> [Record set]:
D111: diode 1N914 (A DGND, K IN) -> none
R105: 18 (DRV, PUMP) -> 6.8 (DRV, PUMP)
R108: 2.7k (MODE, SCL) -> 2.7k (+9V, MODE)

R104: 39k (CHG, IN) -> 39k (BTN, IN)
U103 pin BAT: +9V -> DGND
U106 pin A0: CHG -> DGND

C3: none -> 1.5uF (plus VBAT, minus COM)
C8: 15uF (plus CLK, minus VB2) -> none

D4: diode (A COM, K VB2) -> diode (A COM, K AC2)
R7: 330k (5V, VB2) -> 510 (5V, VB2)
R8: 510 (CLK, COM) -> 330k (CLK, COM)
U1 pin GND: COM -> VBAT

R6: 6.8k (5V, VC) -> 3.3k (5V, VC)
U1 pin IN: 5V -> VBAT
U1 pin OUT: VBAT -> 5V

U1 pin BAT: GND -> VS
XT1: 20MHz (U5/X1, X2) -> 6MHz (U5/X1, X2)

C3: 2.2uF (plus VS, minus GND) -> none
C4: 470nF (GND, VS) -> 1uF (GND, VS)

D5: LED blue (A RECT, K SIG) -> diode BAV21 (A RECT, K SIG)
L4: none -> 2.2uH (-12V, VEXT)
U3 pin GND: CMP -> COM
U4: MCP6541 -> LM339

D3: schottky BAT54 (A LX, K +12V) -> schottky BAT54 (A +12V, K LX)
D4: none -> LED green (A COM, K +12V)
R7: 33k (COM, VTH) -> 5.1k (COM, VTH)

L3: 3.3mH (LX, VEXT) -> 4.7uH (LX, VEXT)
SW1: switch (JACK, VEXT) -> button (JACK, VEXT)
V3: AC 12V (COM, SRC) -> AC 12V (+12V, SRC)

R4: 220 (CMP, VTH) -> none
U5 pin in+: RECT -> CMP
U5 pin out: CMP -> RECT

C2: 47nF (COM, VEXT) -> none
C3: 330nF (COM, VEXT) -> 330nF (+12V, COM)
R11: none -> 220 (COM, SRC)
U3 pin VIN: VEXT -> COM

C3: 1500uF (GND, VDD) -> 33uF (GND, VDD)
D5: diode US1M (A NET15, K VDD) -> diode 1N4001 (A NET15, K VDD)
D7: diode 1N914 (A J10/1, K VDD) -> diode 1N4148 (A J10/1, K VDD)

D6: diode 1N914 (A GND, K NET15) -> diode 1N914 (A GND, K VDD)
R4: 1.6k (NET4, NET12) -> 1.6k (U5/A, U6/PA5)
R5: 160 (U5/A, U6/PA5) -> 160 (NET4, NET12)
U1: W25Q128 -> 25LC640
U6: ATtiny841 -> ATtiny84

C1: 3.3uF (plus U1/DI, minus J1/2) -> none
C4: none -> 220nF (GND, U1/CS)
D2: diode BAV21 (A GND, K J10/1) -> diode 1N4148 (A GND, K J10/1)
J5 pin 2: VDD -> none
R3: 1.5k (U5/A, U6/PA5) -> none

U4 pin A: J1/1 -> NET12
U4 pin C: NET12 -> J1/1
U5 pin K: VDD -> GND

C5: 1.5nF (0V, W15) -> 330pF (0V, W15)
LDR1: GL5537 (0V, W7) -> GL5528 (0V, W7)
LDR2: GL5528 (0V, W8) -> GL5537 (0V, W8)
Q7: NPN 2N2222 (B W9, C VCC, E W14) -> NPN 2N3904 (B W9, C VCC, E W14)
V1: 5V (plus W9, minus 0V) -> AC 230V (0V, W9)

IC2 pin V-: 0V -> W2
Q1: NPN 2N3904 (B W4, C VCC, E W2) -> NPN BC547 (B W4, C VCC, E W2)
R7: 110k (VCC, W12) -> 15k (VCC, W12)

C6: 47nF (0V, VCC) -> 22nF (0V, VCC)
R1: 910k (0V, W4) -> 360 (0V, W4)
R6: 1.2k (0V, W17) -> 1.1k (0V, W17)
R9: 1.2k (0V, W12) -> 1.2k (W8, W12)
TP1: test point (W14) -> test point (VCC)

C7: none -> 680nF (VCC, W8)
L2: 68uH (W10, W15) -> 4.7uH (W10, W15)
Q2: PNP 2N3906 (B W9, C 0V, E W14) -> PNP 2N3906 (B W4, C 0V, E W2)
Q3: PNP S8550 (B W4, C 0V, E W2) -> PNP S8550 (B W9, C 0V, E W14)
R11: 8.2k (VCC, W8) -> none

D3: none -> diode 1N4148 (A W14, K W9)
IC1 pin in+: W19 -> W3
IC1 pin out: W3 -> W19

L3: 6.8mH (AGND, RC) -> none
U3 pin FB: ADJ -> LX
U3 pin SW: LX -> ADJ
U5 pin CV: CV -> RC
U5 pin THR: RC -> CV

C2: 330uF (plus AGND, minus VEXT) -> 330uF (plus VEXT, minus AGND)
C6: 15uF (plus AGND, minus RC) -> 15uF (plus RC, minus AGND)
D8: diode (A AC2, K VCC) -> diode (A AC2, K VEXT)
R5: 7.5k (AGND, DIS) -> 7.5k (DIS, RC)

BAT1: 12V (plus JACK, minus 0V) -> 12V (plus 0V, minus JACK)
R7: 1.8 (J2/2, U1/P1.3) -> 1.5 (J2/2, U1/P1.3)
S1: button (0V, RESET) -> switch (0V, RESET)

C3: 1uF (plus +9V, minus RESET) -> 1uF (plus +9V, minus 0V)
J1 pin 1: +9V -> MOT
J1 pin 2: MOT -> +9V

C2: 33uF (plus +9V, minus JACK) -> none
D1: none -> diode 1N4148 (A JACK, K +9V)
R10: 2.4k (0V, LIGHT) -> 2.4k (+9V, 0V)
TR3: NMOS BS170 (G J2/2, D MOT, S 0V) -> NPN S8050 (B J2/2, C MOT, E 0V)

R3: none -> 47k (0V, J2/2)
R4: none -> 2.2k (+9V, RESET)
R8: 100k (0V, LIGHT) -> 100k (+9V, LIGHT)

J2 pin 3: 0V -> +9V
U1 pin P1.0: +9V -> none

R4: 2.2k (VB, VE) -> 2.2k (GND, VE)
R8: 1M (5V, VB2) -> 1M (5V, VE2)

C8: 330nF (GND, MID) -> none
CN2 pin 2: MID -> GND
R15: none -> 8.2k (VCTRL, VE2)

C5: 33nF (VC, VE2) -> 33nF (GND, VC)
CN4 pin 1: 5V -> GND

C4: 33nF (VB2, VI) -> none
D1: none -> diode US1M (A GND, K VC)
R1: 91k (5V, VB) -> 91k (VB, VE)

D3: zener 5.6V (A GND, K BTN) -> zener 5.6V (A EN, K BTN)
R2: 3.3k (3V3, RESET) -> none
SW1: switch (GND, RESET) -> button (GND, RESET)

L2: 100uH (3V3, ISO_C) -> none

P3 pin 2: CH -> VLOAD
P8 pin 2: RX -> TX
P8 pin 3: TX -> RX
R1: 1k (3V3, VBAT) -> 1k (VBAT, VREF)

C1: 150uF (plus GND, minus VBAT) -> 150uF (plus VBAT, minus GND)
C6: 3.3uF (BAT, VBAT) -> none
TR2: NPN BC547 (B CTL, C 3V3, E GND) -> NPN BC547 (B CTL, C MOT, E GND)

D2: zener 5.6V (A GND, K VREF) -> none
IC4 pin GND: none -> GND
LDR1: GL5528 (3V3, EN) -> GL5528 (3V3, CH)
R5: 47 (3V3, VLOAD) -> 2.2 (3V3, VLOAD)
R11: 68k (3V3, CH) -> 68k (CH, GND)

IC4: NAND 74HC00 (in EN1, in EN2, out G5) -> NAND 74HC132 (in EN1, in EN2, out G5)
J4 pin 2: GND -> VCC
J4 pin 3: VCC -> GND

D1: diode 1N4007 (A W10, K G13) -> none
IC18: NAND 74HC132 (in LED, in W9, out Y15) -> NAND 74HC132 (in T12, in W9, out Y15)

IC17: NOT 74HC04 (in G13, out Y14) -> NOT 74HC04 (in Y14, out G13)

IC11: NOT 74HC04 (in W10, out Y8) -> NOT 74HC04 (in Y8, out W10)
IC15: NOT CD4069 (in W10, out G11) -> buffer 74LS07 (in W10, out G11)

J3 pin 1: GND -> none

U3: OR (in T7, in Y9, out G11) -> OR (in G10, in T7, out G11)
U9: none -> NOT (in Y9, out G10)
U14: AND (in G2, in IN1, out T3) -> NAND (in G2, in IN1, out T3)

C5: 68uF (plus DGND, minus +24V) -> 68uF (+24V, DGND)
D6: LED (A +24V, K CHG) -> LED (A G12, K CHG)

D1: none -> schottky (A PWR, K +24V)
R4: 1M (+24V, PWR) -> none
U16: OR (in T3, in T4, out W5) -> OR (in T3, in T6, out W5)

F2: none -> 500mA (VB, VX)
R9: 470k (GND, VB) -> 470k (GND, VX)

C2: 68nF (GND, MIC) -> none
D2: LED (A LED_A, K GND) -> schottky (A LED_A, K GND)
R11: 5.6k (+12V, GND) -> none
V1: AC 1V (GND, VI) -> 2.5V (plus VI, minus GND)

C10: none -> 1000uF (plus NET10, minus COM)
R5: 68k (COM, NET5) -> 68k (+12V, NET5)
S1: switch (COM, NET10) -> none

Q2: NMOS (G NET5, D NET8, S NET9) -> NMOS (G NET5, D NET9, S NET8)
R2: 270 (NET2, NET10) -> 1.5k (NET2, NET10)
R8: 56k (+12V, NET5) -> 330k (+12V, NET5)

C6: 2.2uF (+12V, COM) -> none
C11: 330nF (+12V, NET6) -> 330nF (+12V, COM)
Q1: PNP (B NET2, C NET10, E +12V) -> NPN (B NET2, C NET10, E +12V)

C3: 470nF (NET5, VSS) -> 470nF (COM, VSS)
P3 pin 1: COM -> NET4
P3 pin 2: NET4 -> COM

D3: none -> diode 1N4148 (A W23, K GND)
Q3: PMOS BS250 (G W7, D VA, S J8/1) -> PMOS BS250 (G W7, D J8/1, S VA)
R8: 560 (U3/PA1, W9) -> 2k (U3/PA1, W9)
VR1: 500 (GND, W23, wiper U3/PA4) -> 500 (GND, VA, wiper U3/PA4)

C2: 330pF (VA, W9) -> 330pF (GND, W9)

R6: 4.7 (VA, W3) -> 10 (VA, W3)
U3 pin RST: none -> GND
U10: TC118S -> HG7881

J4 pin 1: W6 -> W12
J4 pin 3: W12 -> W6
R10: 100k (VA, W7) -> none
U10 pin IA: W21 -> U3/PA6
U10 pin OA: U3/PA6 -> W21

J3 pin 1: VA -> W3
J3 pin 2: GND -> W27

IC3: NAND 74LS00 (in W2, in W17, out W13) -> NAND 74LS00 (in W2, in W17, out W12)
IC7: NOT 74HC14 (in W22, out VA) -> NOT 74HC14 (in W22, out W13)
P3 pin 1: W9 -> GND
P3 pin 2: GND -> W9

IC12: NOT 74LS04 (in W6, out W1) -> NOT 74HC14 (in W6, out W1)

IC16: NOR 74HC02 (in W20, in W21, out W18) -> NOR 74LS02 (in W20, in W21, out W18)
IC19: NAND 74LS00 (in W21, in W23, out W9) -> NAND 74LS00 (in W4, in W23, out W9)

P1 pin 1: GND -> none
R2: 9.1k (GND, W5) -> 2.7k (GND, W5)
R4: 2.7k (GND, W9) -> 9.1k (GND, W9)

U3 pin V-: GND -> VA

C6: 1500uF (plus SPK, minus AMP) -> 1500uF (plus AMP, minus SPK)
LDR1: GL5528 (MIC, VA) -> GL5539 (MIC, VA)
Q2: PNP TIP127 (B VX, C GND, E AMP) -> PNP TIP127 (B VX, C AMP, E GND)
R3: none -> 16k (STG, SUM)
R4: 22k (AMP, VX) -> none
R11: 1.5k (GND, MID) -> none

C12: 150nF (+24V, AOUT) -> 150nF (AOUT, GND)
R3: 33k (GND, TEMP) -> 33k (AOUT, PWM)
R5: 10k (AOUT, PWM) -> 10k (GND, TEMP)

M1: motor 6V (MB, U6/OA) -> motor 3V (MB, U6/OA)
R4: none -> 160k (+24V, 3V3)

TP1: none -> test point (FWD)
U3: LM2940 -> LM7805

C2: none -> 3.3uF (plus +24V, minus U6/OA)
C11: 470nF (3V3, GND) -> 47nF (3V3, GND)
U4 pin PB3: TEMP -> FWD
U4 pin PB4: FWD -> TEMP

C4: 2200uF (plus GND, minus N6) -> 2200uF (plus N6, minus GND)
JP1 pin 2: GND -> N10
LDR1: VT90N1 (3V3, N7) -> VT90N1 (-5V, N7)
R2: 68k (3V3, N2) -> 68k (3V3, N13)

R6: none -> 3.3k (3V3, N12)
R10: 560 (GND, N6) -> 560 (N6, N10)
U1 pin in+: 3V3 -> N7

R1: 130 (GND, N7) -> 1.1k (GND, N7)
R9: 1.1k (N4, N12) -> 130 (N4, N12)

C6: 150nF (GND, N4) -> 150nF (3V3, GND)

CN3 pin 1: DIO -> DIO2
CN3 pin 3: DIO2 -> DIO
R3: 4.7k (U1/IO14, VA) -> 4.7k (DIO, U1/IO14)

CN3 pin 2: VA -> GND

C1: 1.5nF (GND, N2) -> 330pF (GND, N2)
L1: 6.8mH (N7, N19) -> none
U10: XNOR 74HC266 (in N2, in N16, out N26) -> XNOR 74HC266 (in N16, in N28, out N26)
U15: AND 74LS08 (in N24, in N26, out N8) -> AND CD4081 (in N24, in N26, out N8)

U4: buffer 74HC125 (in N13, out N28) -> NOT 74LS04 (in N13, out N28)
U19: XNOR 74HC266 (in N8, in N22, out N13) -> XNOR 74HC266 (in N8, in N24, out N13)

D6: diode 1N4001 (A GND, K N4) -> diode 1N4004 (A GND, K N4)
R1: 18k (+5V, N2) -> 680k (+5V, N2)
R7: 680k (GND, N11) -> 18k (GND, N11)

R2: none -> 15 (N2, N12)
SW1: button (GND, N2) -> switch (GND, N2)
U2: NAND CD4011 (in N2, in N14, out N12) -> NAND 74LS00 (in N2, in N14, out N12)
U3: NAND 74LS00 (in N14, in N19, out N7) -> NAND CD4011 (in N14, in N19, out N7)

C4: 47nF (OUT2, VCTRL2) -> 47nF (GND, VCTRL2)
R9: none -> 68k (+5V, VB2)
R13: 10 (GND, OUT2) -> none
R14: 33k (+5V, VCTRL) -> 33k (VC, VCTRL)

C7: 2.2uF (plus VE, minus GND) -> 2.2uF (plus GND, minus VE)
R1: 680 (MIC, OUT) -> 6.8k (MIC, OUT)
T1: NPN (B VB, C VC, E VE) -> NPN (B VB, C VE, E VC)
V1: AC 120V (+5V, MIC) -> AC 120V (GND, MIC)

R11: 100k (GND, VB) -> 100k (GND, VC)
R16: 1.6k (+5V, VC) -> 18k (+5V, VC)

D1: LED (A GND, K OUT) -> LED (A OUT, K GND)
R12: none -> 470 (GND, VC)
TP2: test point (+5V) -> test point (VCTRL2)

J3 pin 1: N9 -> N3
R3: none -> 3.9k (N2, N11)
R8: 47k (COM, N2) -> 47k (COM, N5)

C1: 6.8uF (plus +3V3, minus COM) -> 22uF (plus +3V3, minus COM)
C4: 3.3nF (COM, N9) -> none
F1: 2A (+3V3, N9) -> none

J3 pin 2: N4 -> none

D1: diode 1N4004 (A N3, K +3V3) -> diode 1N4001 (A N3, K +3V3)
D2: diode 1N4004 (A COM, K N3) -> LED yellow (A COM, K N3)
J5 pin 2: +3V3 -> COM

> [What to work on]:
Your response should be the lines above from the first to the one containing "SW1: switch (JACK, VEXT)", inclusive, each given exactly.

> [Answer below]:
D111: diode 1N914 (A DGND, K IN) -> none
R105: 18 (DRV, PUMP) -> 6.8 (DRV, PUMP)
R108: 2.7k (MODE, SCL) -> 2.7k (+9V, MODE)

R104: 39k (CHG, IN) -> 39k (BTN, IN)
U103 pin BAT: +9V -> DGND
U106 pin A0: CHG -> DGND

C3: none -> 1.5uF (plus VBAT, minus COM)
C8: 15uF (plus CLK, minus VB2) -> none

D4: diode (A COM, K VB2) -> diode (A COM, K AC2)
R7: 330k (5V, VB2) -> 510 (5V, VB2)
R8: 510 (CLK, COM) -> 330k (CLK, COM)
U1 pin GND: COM -> VBAT

R6: 6.8k (5V, VC) -> 3.3k (5V, VC)
U1 pin IN: 5V -> VBAT
U1 pin OUT: VBAT -> 5V

U1 pin BAT: GND -> VS
XT1: 20MHz (U5/X1, X2) -> 6MHz (U5/X1, X2)

C3: 2.2uF (plus VS, minus GND) -> none
C4: 470nF (GND, VS) -> 1uF (GND, VS)

D5: LED blue (A RECT, K SIG) -> diode BAV21 (A RECT, K SIG)
L4: none -> 2.2uH (-12V, VEXT)
U3 pin GND: CMP -> COM
U4: MCP6541 -> LM339

D3: schottky BAT54 (A LX, K +12V) -> schottky BAT54 (A +12V, K LX)
D4: none -> LED green (A COM, K +12V)
R7: 33k (COM, VTH) -> 5.1k (COM, VTH)

L3: 3.3mH (LX, VEXT) -> 4.7uH (LX, VEXT)
SW1: switch (JACK, VEXT) -> button (JACK, VEXT)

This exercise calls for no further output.